Repeat only the lines below that run from the line with "none -> orange brick C5 level 1" to the line with "lime plate F10", ends included; skip every picture.

───── RECORDS ─────

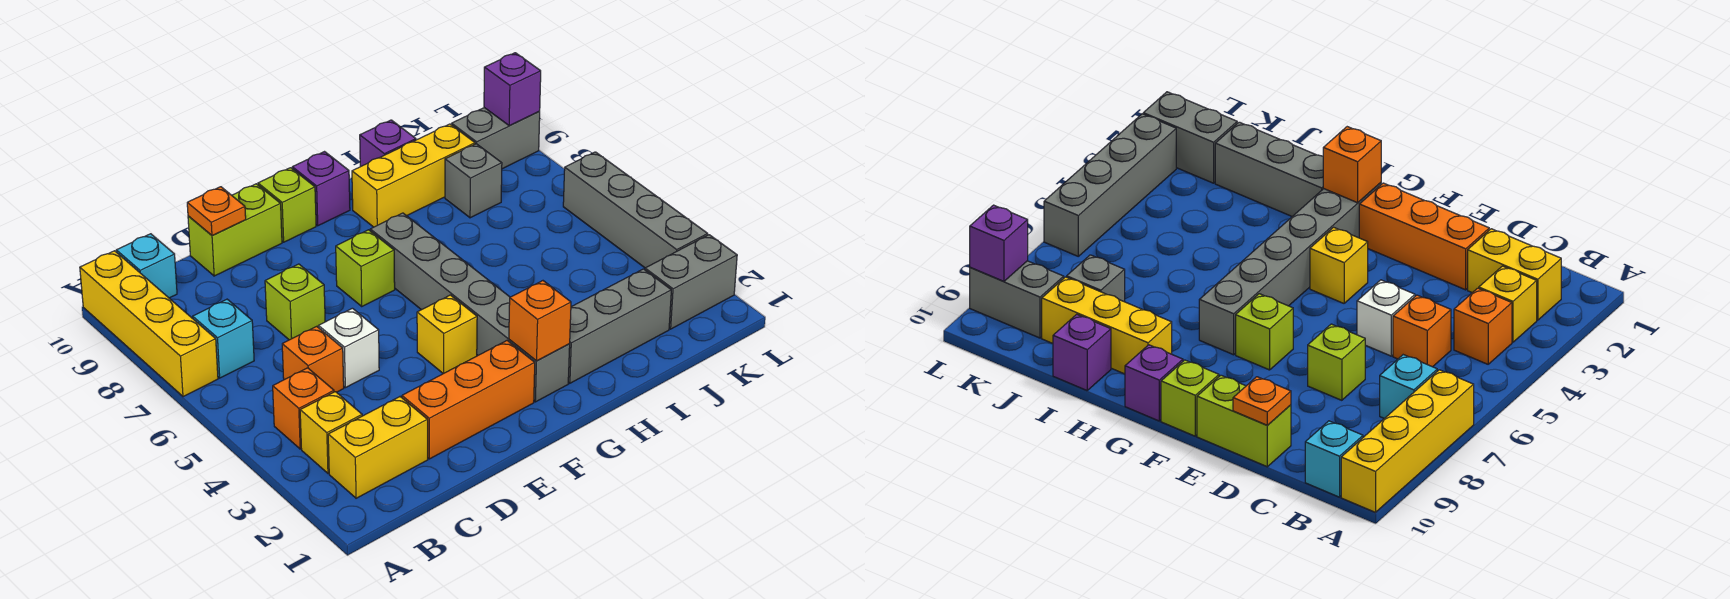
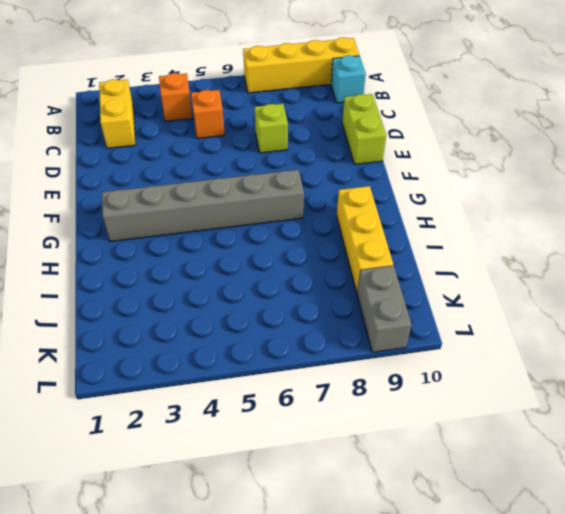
none -> yellow brick B3 level 1
none -> cyan brick B7 level 1
none -> orange brick D2:F2 level 1

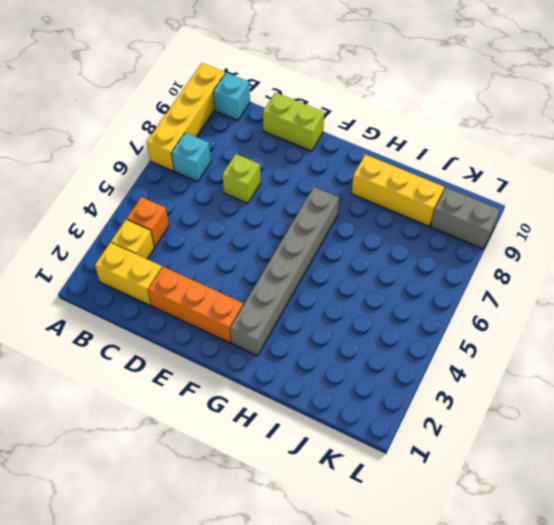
none -> orange brick C5 level 1
none -> white brick D5 level 1
none -> yellow brick F4 level 1

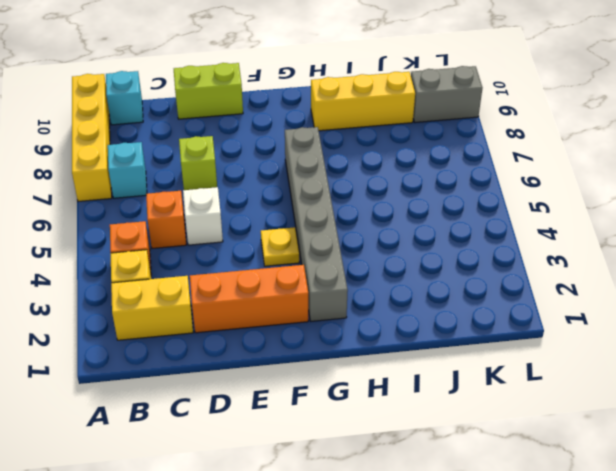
yellow plate F4 level 1 -> yellow brick F4 level 1
none -> lime brick F7 level 1
none -> lime brick F10 level 1
none -> purple brick G10 level 1

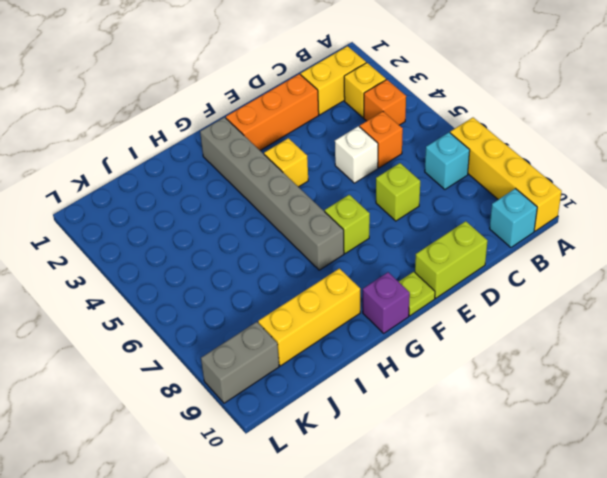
lime plate F10 level 1 -> lime brick F10 level 1
none -> grey brick H2:J2 level 1
none -> purple brick I10 level 1
none -> grey brick J8 level 1

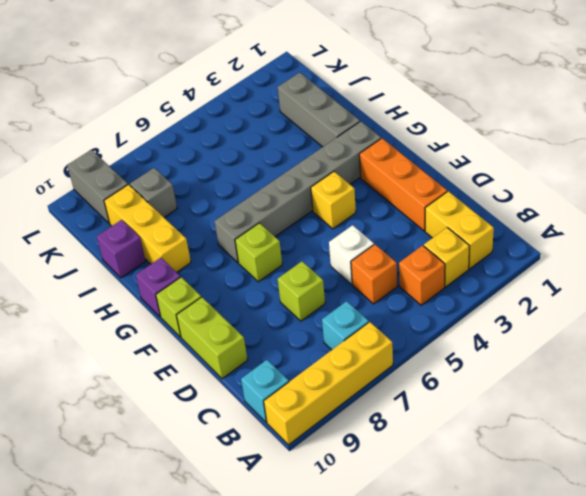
none -> grey brick K2:L2 level 1
none -> grey brick L3:L6 level 1
none -> orange plate D10 level 2

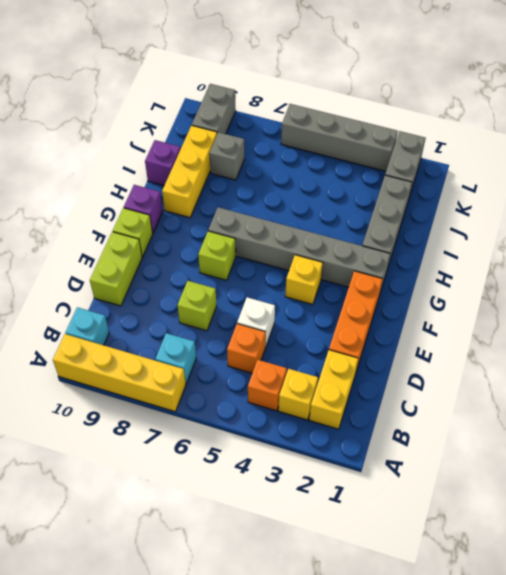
none -> orange plate D10 level 2
none -> orange brick G2 level 2
none -> purple brick L9 level 2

─────

◆ WRITTEN RESPONSE
none -> orange brick C5 level 1
none -> white brick D5 level 1
none -> yellow brick F4 level 1

yellow plate F4 level 1 -> yellow brick F4 level 1
none -> lime brick F7 level 1
none -> lime brick F10 level 1
none -> purple brick G10 level 1

lime plate F10 level 1 -> lime brick F10 level 1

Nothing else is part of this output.